> **Recorded information**
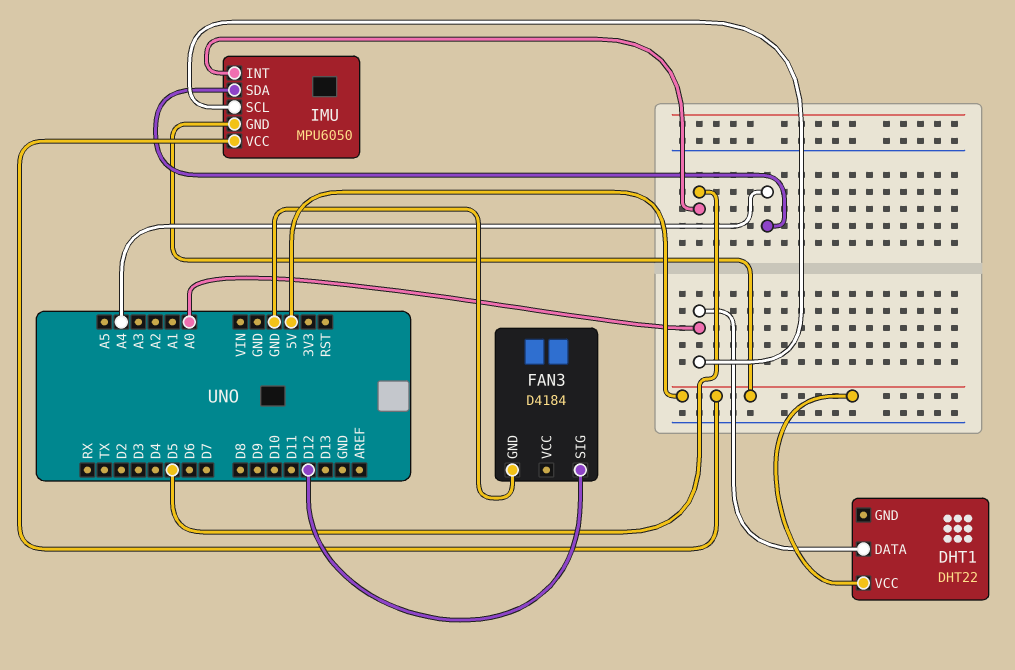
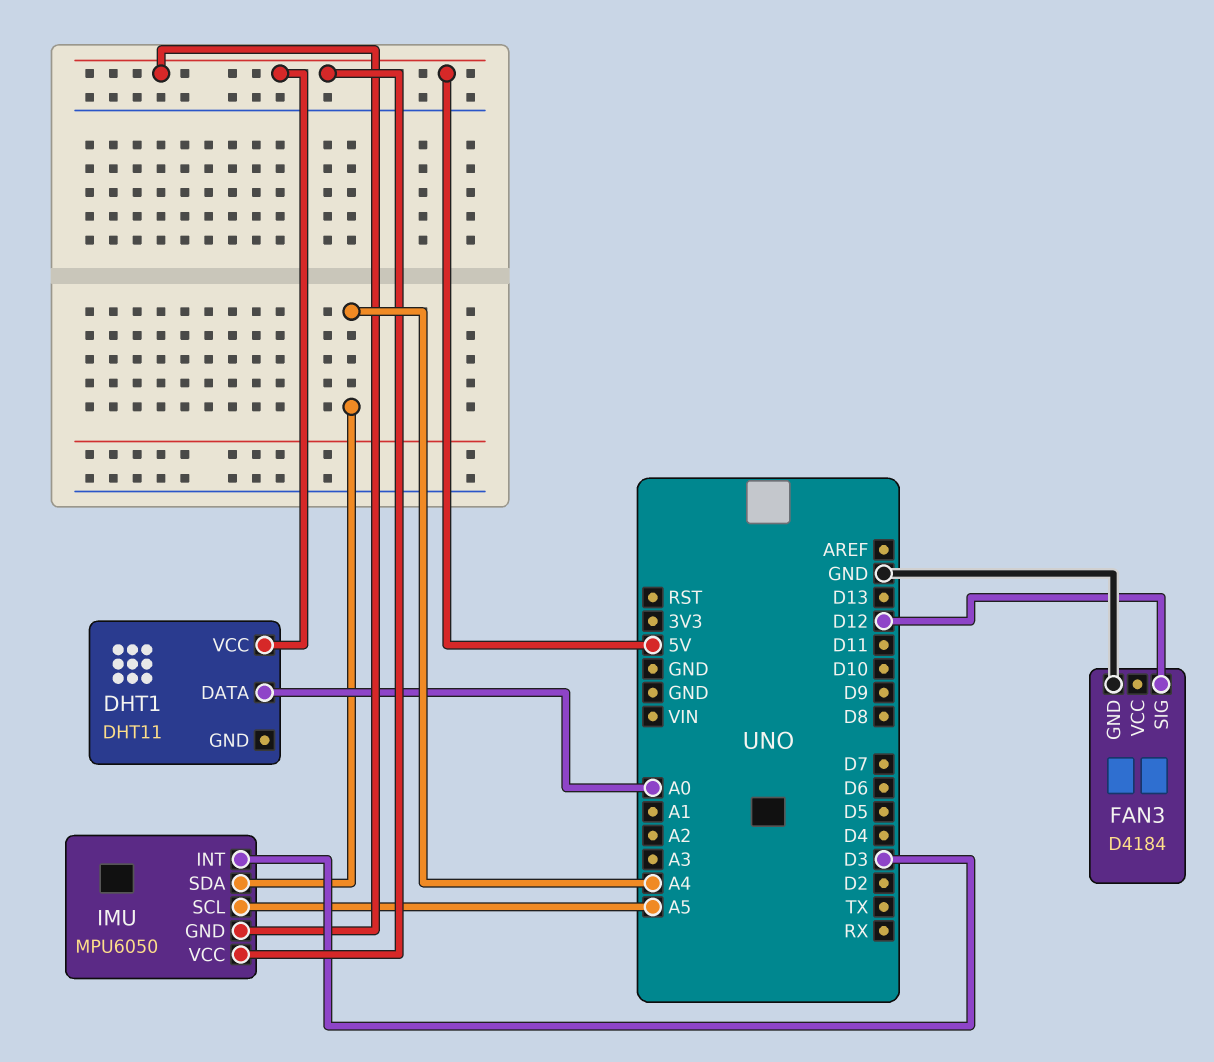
DHT1: DHT22 -> DHT11
IMU pin INT: D5 -> D3
IMU pin SCL: A0 -> A5

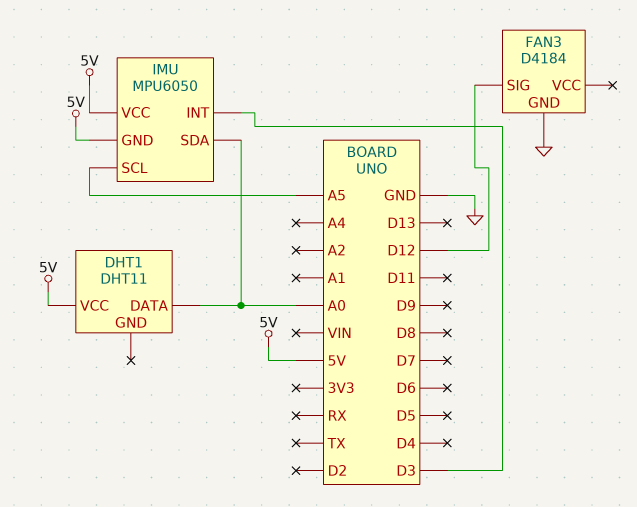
IMU pin SDA: A4 -> A0

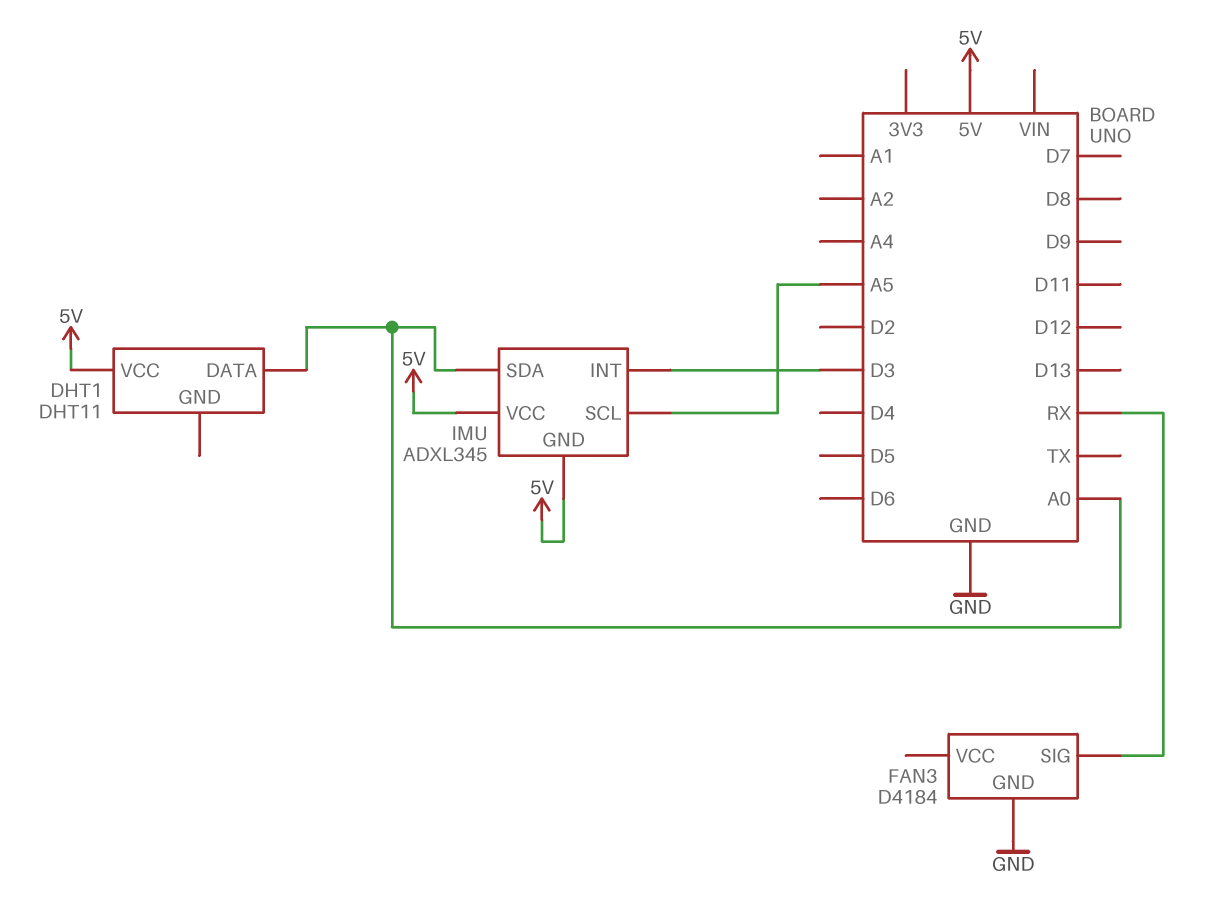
FAN3 pin SIG: D12 -> RX
IMU: MPU6050 -> ADXL345

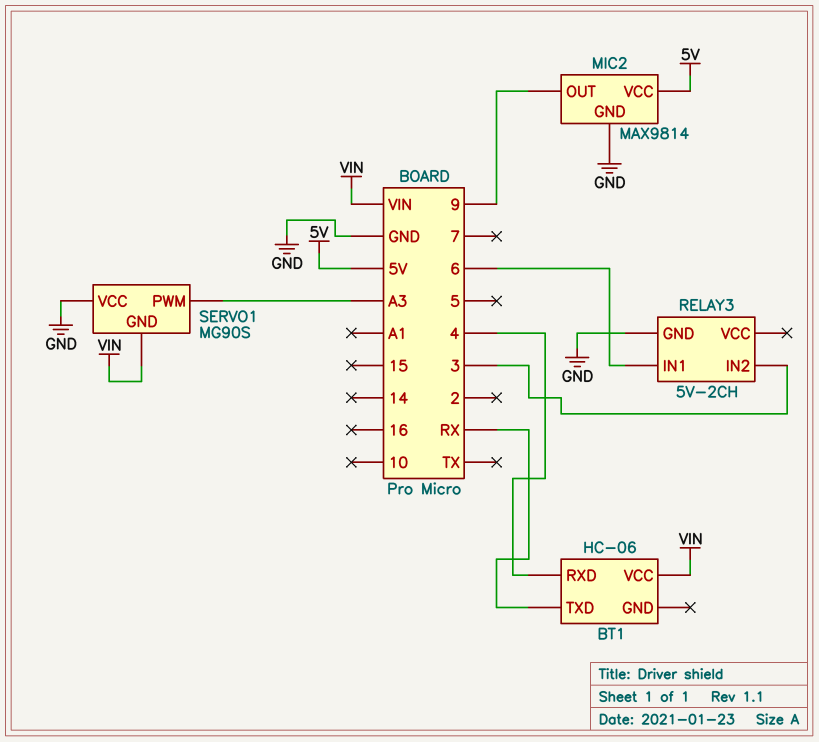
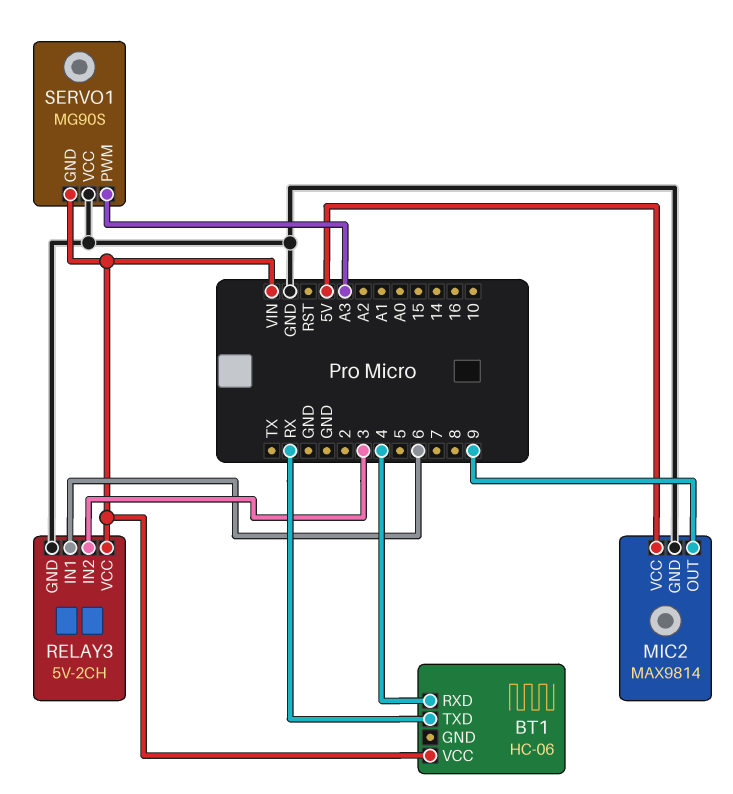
RELAY3 pin VCC: none -> VIN

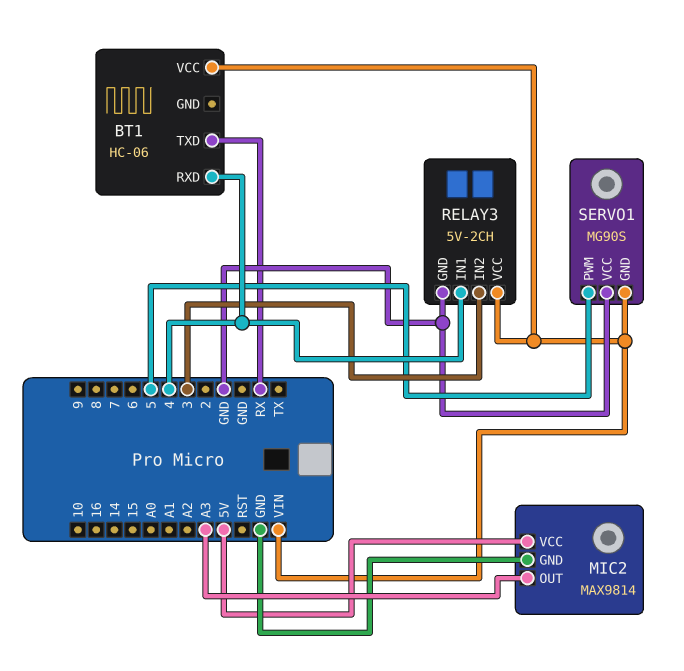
MIC2 pin OUT: 9 -> A3
RELAY3 pin IN1: 6 -> 4
SERVO1 pin PWM: A3 -> 5

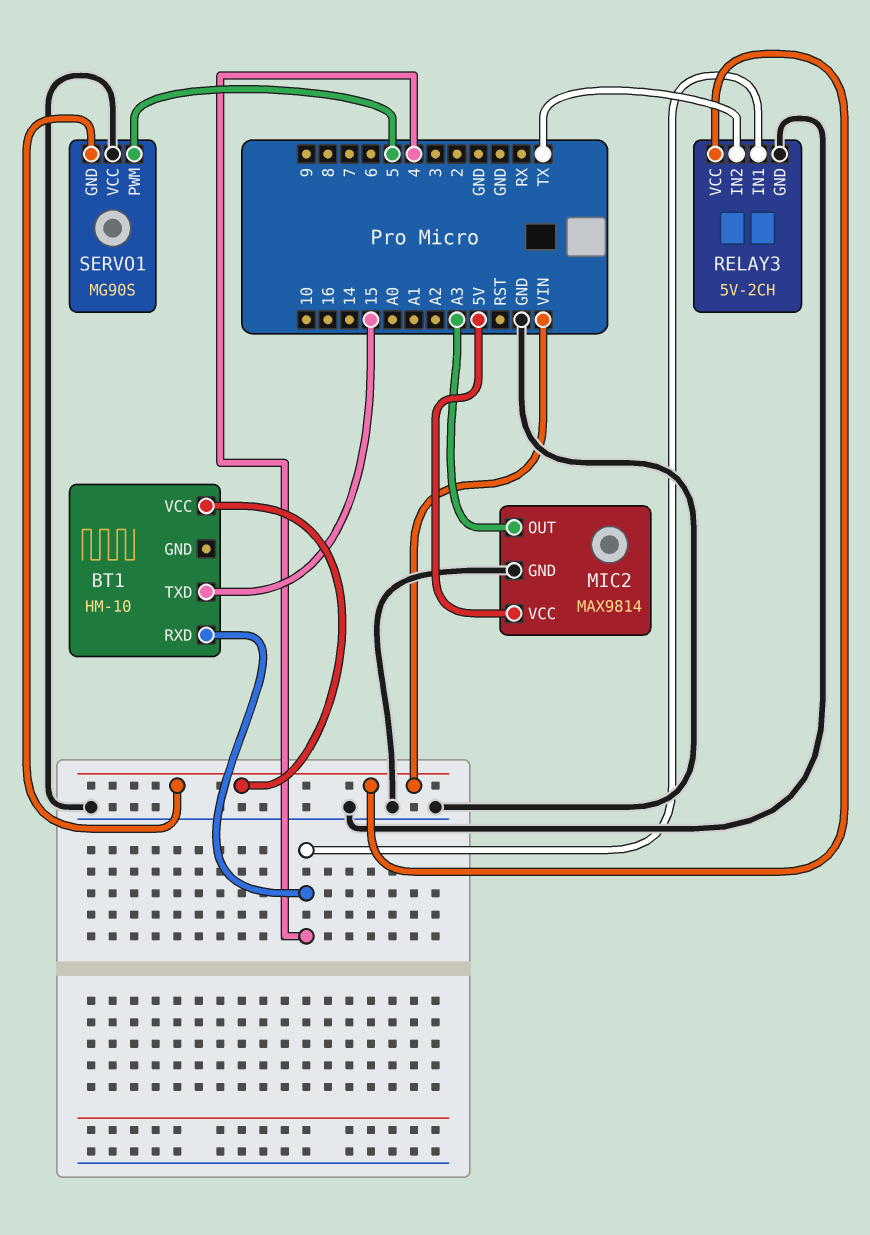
BT1: HC-06 -> HM-10
BT1 pin TXD: RX -> 15
RELAY3 pin IN2: 3 -> TX

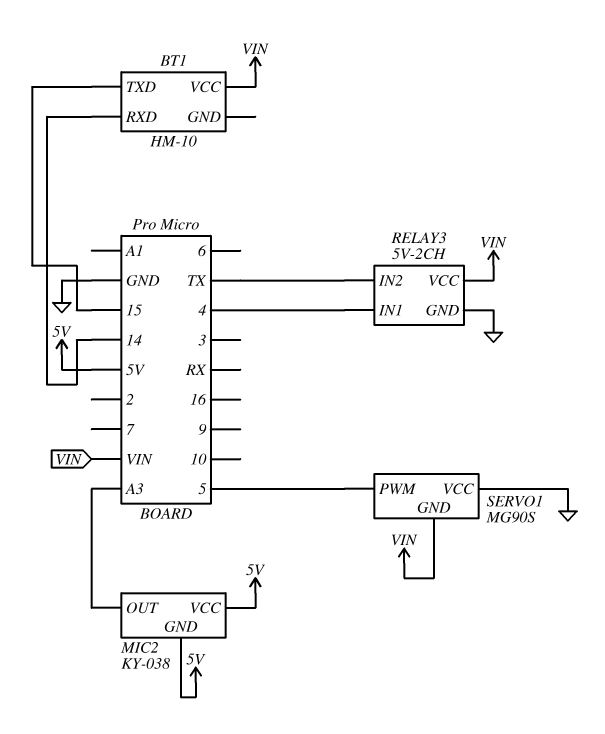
BT1 pin RXD: 4 -> 14
MIC2: MAX9814 -> KY-038
MIC2 pin GND: GND -> 5V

> **Problem**
Repeat each line of the records above exactly, but do not copy the pictures.

> **Response to this exercise**
DHT1: DHT22 -> DHT11
IMU pin INT: D5 -> D3
IMU pin SCL: A0 -> A5

IMU pin SDA: A4 -> A0

FAN3 pin SIG: D12 -> RX
IMU: MPU6050 -> ADXL345

RELAY3 pin VCC: none -> VIN

MIC2 pin OUT: 9 -> A3
RELAY3 pin IN1: 6 -> 4
SERVO1 pin PWM: A3 -> 5

BT1: HC-06 -> HM-10
BT1 pin TXD: RX -> 15
RELAY3 pin IN2: 3 -> TX

BT1 pin RXD: 4 -> 14
MIC2: MAX9814 -> KY-038
MIC2 pin GND: GND -> 5V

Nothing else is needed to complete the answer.